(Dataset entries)

####

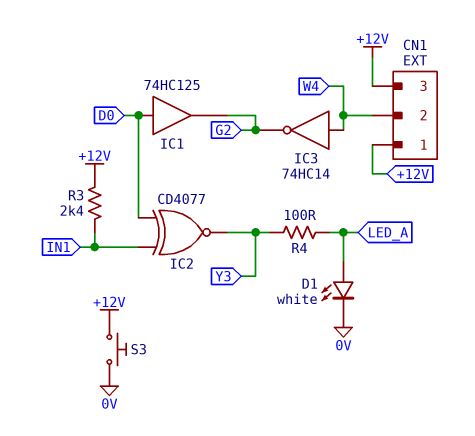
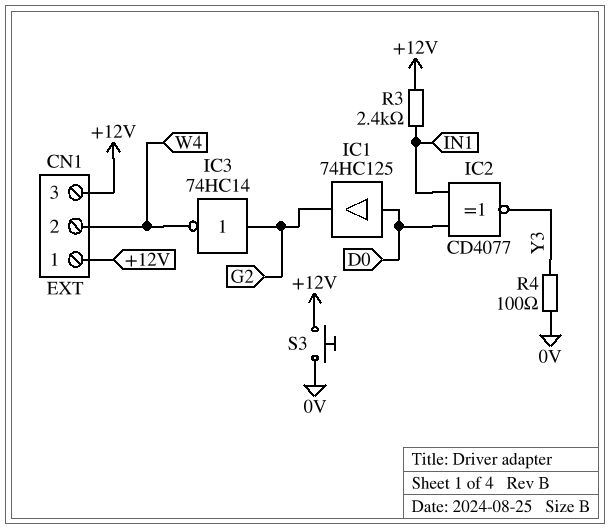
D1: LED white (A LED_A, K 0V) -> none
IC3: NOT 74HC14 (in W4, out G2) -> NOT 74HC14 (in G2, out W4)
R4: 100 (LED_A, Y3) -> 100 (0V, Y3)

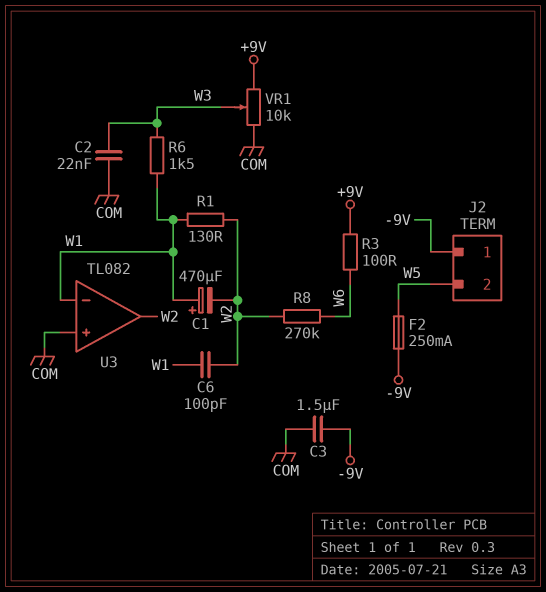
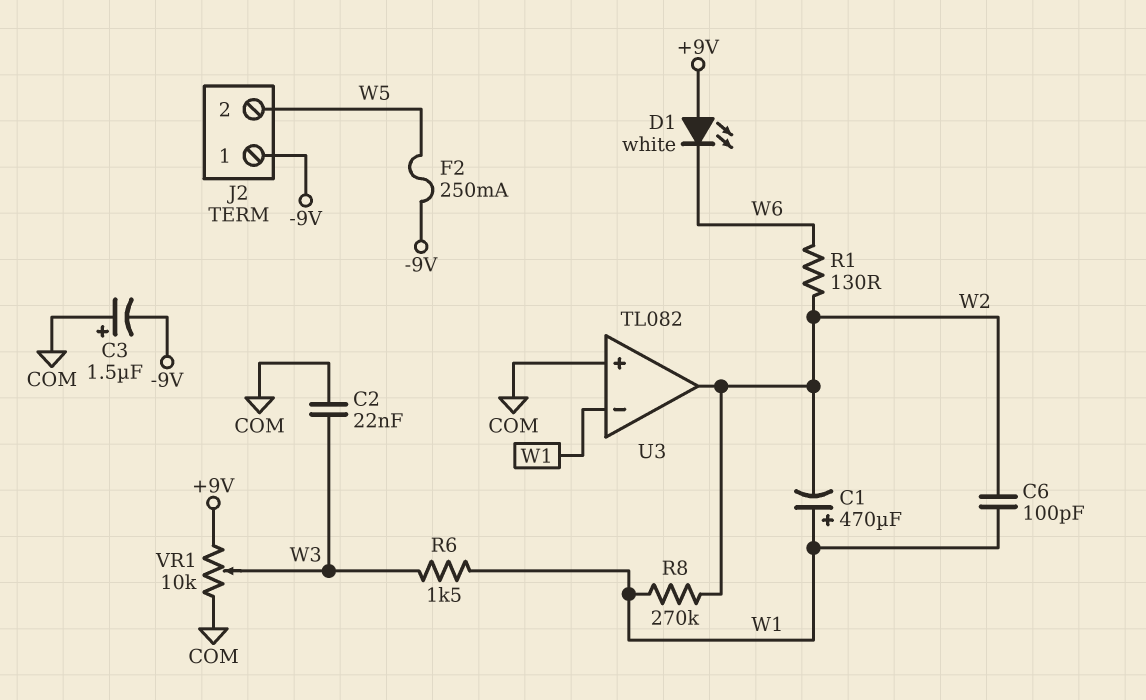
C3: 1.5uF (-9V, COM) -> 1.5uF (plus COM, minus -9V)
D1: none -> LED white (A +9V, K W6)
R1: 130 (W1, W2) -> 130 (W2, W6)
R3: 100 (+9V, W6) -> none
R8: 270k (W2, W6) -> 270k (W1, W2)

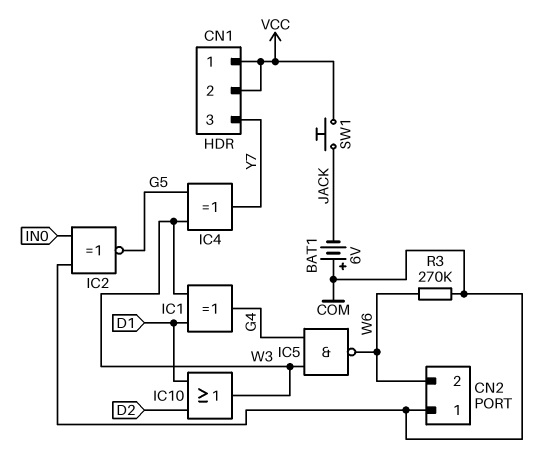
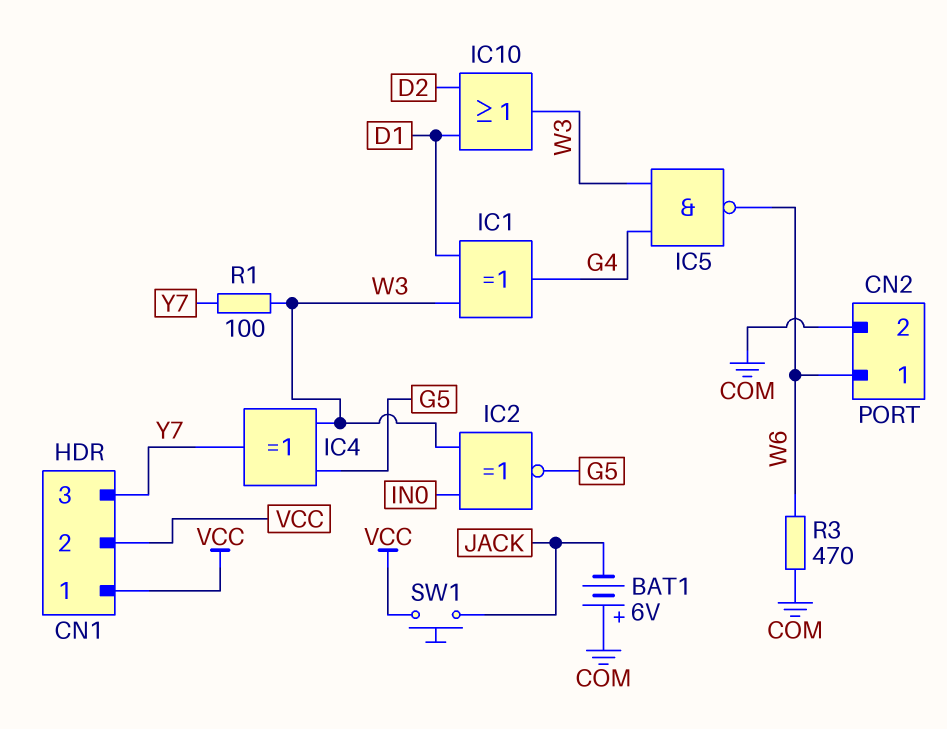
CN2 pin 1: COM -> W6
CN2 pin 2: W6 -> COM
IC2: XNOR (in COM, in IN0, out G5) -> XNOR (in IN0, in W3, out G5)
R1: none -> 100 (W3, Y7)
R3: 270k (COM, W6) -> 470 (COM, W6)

####

Retype the records exactly, but skip the pictures.

Reply »
D1: LED white (A LED_A, K 0V) -> none
IC3: NOT 74HC14 (in W4, out G2) -> NOT 74HC14 (in G2, out W4)
R4: 100 (LED_A, Y3) -> 100 (0V, Y3)

C3: 1.5uF (-9V, COM) -> 1.5uF (plus COM, minus -9V)
D1: none -> LED white (A +9V, K W6)
R1: 130 (W1, W2) -> 130 (W2, W6)
R3: 100 (+9V, W6) -> none
R8: 270k (W2, W6) -> 270k (W1, W2)

CN2 pin 1: COM -> W6
CN2 pin 2: W6 -> COM
IC2: XNOR (in COM, in IN0, out G5) -> XNOR (in IN0, in W3, out G5)
R1: none -> 100 (W3, Y7)
R3: 270k (COM, W6) -> 470 (COM, W6)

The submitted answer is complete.